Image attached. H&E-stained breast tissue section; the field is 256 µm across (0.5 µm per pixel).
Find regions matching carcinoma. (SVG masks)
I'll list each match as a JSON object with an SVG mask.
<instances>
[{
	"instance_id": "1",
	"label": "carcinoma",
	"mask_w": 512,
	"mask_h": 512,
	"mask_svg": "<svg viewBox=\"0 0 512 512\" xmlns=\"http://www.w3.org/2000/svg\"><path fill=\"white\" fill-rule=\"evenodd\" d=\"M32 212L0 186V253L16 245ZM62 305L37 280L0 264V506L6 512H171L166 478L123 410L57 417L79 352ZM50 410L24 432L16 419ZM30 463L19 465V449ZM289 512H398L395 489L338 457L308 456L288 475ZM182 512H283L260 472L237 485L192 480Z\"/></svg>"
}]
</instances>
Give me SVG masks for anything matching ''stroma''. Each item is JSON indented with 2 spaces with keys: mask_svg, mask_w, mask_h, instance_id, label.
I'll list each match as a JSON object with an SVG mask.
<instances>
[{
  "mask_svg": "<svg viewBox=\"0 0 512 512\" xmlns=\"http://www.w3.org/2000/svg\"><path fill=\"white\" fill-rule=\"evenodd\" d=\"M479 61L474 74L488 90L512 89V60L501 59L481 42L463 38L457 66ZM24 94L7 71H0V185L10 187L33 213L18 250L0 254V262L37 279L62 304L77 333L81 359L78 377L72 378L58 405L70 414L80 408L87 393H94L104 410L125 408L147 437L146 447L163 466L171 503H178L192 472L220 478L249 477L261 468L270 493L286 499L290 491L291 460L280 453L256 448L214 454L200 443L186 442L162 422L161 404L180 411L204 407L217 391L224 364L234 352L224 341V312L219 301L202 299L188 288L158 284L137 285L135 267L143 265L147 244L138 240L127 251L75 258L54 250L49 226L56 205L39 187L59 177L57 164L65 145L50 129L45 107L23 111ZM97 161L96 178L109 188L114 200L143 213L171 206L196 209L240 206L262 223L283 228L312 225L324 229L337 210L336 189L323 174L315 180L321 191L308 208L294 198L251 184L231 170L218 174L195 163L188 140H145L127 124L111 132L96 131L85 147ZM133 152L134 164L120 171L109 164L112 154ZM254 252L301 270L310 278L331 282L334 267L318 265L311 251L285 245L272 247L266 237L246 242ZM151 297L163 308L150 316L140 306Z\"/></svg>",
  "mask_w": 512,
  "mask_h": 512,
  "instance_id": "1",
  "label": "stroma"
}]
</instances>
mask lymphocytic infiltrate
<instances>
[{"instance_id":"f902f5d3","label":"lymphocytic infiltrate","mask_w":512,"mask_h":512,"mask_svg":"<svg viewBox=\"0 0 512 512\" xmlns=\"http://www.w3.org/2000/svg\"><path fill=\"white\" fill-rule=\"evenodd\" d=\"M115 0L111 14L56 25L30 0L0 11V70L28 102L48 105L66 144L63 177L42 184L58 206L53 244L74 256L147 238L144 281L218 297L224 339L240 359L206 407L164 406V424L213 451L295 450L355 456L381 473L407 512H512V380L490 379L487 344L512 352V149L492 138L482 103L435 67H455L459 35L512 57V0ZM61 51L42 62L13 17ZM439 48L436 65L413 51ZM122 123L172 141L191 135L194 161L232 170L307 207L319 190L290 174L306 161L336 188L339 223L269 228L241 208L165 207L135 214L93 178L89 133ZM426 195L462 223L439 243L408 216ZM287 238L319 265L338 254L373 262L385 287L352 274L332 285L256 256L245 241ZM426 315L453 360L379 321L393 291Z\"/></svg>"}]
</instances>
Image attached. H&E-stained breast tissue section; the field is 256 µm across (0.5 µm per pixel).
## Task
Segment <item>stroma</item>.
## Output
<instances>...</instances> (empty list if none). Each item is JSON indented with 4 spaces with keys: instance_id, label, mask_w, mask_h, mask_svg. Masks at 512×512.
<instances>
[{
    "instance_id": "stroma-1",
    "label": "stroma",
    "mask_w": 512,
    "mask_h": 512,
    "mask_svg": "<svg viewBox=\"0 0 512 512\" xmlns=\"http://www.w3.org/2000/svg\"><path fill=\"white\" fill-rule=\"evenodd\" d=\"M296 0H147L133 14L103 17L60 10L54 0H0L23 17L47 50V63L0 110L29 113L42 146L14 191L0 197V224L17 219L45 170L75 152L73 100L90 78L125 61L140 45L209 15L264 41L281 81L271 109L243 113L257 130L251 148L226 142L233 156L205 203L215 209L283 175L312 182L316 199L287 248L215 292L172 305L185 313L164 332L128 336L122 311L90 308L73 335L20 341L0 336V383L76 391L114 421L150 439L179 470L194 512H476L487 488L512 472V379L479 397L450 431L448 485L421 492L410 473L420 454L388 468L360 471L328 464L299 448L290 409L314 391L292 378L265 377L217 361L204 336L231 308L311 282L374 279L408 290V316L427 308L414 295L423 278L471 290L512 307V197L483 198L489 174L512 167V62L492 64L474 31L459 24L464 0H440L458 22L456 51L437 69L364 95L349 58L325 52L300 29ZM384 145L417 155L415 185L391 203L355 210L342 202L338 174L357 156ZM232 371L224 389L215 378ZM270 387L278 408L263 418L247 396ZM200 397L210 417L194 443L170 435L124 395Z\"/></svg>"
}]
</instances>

———

## What you are asked to do
Return the listing above word for word.

## Result of the exercise
Image attached. H&E-stained breast tissue section; the field is 256 µm across (0.5 µm per pixel).
Find regions matching carcinoma. (SVG masks)
I'll list each match as a JSON object with an SVG mask.
<instances>
[{
	"instance_id": "1",
	"label": "carcinoma",
	"mask_w": 512,
	"mask_h": 512,
	"mask_svg": "<svg viewBox=\"0 0 512 512\" xmlns=\"http://www.w3.org/2000/svg\"><path fill=\"white\" fill-rule=\"evenodd\" d=\"M32 212L0 186V253L16 245ZM62 305L37 280L0 264V506L6 512H171L166 478L123 410L57 417L79 352ZM50 410L24 432L16 419ZM30 463L19 465V449ZM289 512H398L395 489L338 457L308 456L288 475ZM182 512H283L260 472L237 485L192 480Z\"/></svg>"
}]
</instances>
Give me SVG masks for anything matching ''stroma''. Each item is JSON indented with 2 spaces with keys: mask_svg, mask_w, mask_h, instance_id, label.
I'll list each match as a JSON object with an SVG mask.
<instances>
[{
  "mask_svg": "<svg viewBox=\"0 0 512 512\" xmlns=\"http://www.w3.org/2000/svg\"><path fill=\"white\" fill-rule=\"evenodd\" d=\"M479 61L474 74L488 90L512 89V60L501 59L481 42L463 38L457 66ZM24 94L7 71H0V185L10 187L33 213L18 250L0 254V262L37 279L62 304L77 333L81 359L78 377L72 378L58 405L70 414L80 408L87 393H94L104 410L125 408L147 437L146 447L163 466L171 503H178L192 472L220 478L249 477L261 468L270 493L286 499L290 491L291 460L280 453L256 448L214 454L200 443L186 442L162 422L161 404L180 411L204 407L217 391L224 364L234 352L224 341V312L219 301L202 299L188 288L158 284L137 285L135 267L143 265L147 244L138 240L127 251L75 258L54 250L49 226L56 205L39 187L59 177L57 164L65 145L50 129L45 107L23 111ZM97 161L96 178L109 188L114 200L143 213L171 206L196 209L240 206L262 223L283 228L312 225L324 229L337 210L336 189L323 174L315 180L321 191L308 208L294 198L251 184L231 170L218 174L195 163L188 140H145L127 124L111 132L96 131L85 147ZM133 152L134 164L120 171L109 164L112 154ZM254 252L301 270L310 278L331 282L334 267L318 265L311 251L285 245L272 247L266 237L246 242ZM151 297L163 308L150 316L140 306Z\"/></svg>",
  "mask_w": 512,
  "mask_h": 512,
  "instance_id": "1",
  "label": "stroma"
}]
</instances>
mask lymphocytic infiltrate
<instances>
[{"instance_id":"f902f5d3","label":"lymphocytic infiltrate","mask_w":512,"mask_h":512,"mask_svg":"<svg viewBox=\"0 0 512 512\" xmlns=\"http://www.w3.org/2000/svg\"><path fill=\"white\" fill-rule=\"evenodd\" d=\"M115 0L111 14L56 25L30 0L0 11V70L28 102L48 105L66 144L63 177L42 184L58 206L53 244L74 256L147 238L144 281L218 297L224 339L240 359L206 407L164 406V424L213 451L295 450L355 456L381 473L407 512H512V380L490 379L487 344L512 352V149L492 138L482 103L435 67H455L459 35L512 57V0ZM61 51L42 62L13 17ZM439 48L436 65L413 51ZM122 123L172 141L191 135L194 161L232 170L307 207L319 190L290 174L306 161L336 188L339 223L269 228L241 208L165 207L135 214L93 178L89 133ZM426 195L462 223L439 243L408 216ZM287 238L319 265L338 254L373 262L385 287L352 274L332 285L256 256L245 241ZM426 315L453 360L379 321L393 291Z\"/></svg>"}]
</instances>
Image attached. H&E-stained breast tissue section; the field is 256 µm across (0.5 µm per pixel).
## Task
Segment <item>stroma</item>.
## Output
<instances>...</instances> (empty list if none). Each item is JSON indented with 4 spaces with keys: instance_id, label, mask_w, mask_h, mask_svg. Masks at 512×512.
<instances>
[{
    "instance_id": "stroma-1",
    "label": "stroma",
    "mask_w": 512,
    "mask_h": 512,
    "mask_svg": "<svg viewBox=\"0 0 512 512\" xmlns=\"http://www.w3.org/2000/svg\"><path fill=\"white\" fill-rule=\"evenodd\" d=\"M296 0H147L133 14L103 17L60 10L54 0H0L23 17L47 50V63L0 110L29 113L42 146L14 191L0 197V224L17 219L45 170L75 152L73 100L90 78L125 61L140 45L209 15L264 41L281 81L271 109L243 113L257 130L251 148L226 142L233 156L205 203L215 209L283 175L312 182L316 199L287 248L215 292L172 305L185 313L164 332L128 336L122 311L90 308L73 335L20 341L0 336V383L76 391L114 421L150 439L179 470L194 512H476L487 488L512 472V379L479 397L450 431L448 485L421 492L410 473L420 454L388 468L360 471L328 464L299 448L290 409L314 391L292 378L265 377L217 361L204 336L231 308L311 282L374 279L408 290V316L427 308L414 295L423 278L471 290L512 307V197L483 198L489 174L512 167V62L492 64L474 31L459 24L464 0H440L458 22L456 51L437 69L364 95L349 58L325 52L300 29ZM384 145L417 155L415 185L391 203L355 210L342 202L338 174L357 156ZM232 371L224 389L215 378ZM270 387L278 408L263 418L247 396ZM200 397L210 417L194 443L170 435L124 395Z\"/></svg>"
}]
</instances>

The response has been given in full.